> WHAT TO PRODUCE: Could you copy the records below exactly, leaving out any pictures they include?

══ EXTRACTED RECORDS

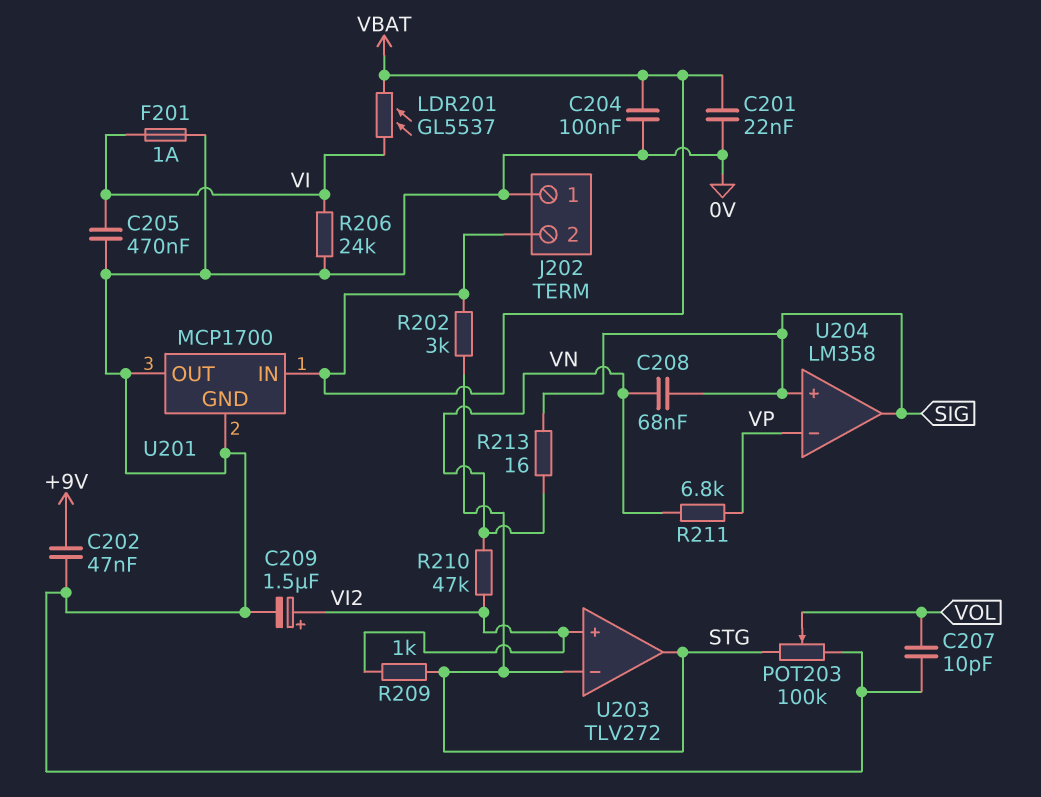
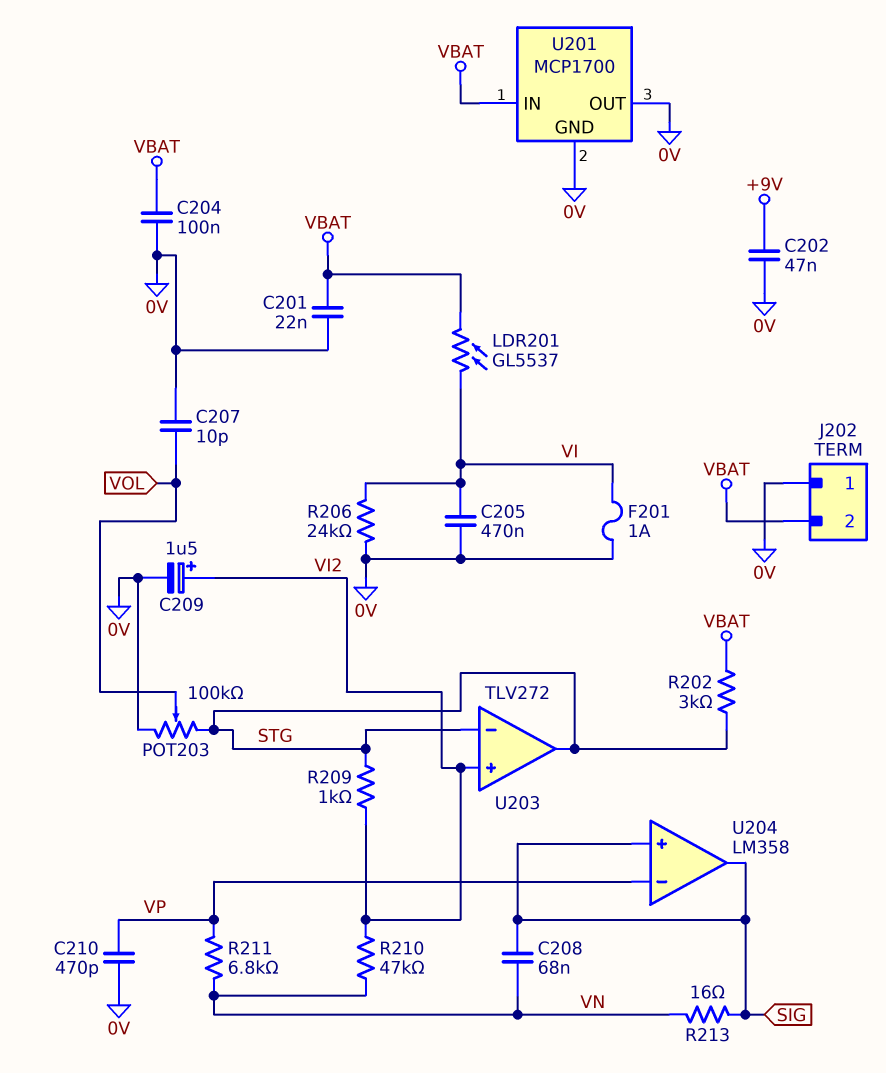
C210: none -> 470pF (0V, VP)

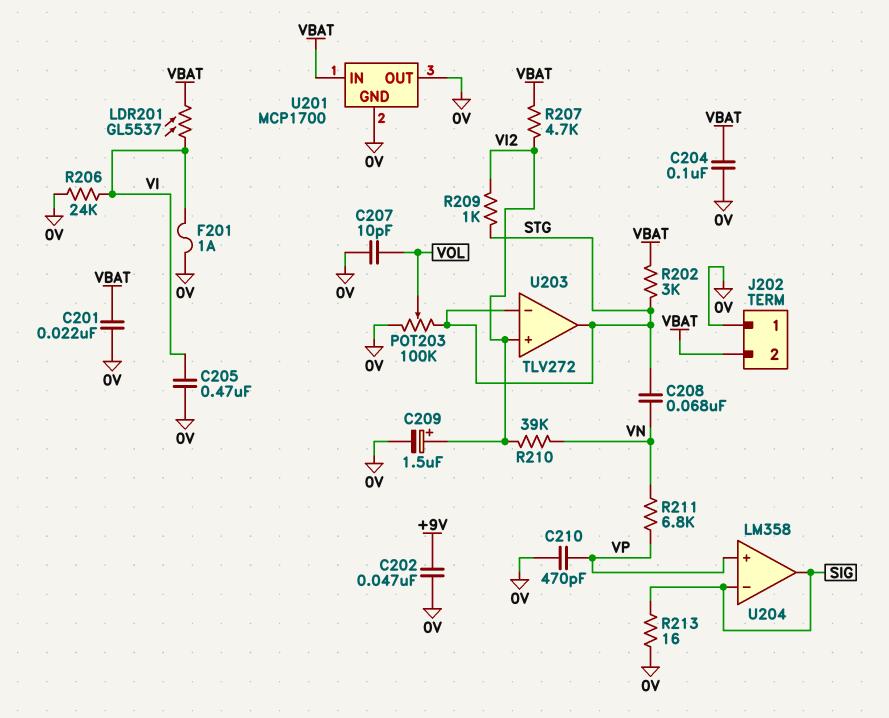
C208: 68nF (SIG, VN) -> 68nF (STG, VN)
R207: none -> 4.7k (VBAT, VI2)
R210: 47k (VI2, VN) -> 39k (VI2, VN)
R213: 16 (SIG, VN) -> 16 (0V, SIG)
U204 pin in+: SIG -> VP
U204 pin in-: VP -> SIG

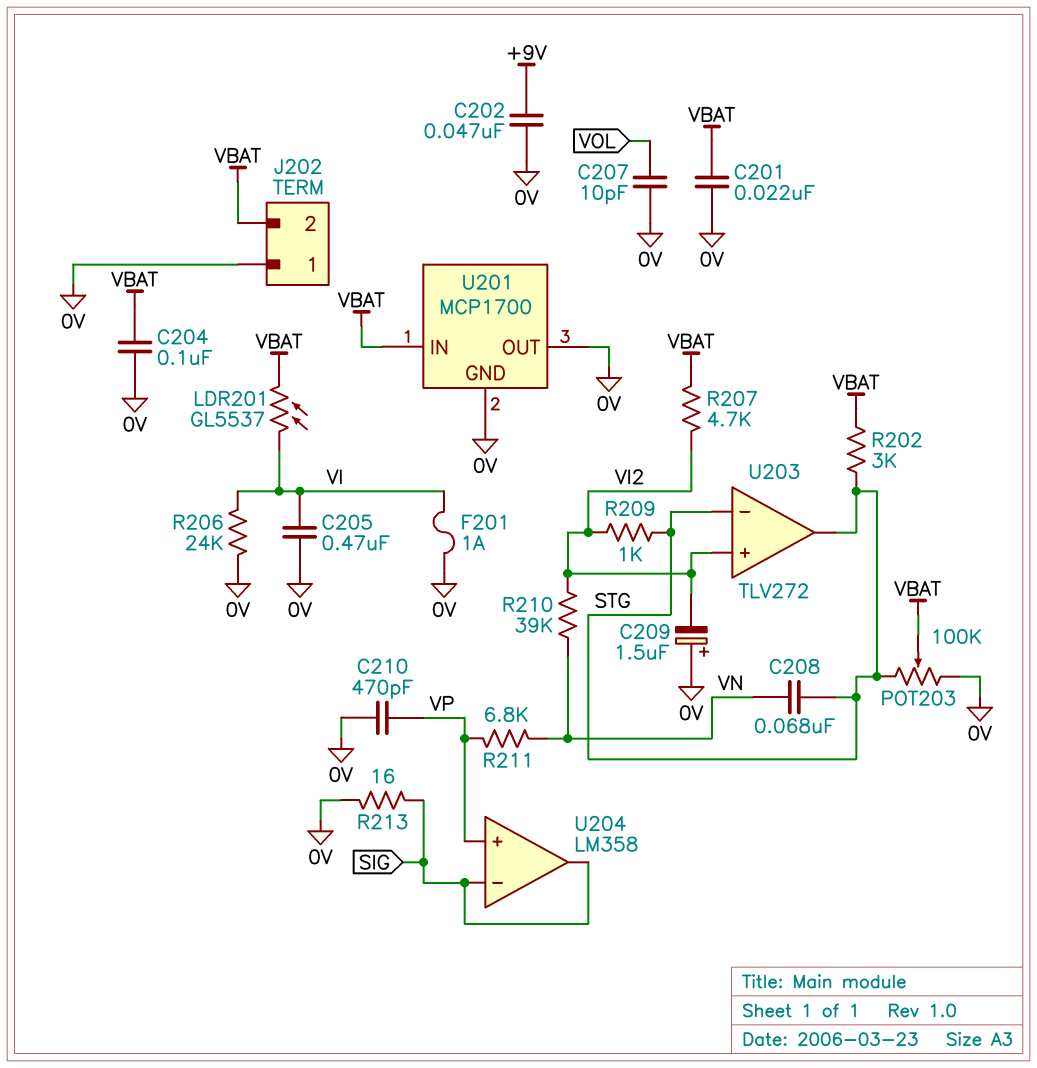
C209: 1.5uF (plus VI2, minus 0V) -> 1.5uF (plus 0V, minus VI2)
POT203: 100k (0V, STG, wiper VOL) -> 100k (0V, STG, wiper VBAT)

════

> RESPONSE FOR THIS EXERCISE:
C210: none -> 470pF (0V, VP)

C208: 68nF (SIG, VN) -> 68nF (STG, VN)
R207: none -> 4.7k (VBAT, VI2)
R210: 47k (VI2, VN) -> 39k (VI2, VN)
R213: 16 (SIG, VN) -> 16 (0V, SIG)
U204 pin in+: SIG -> VP
U204 pin in-: VP -> SIG

C209: 1.5uF (plus VI2, minus 0V) -> 1.5uF (plus 0V, minus VI2)
POT203: 100k (0V, STG, wiper VOL) -> 100k (0V, STG, wiper VBAT)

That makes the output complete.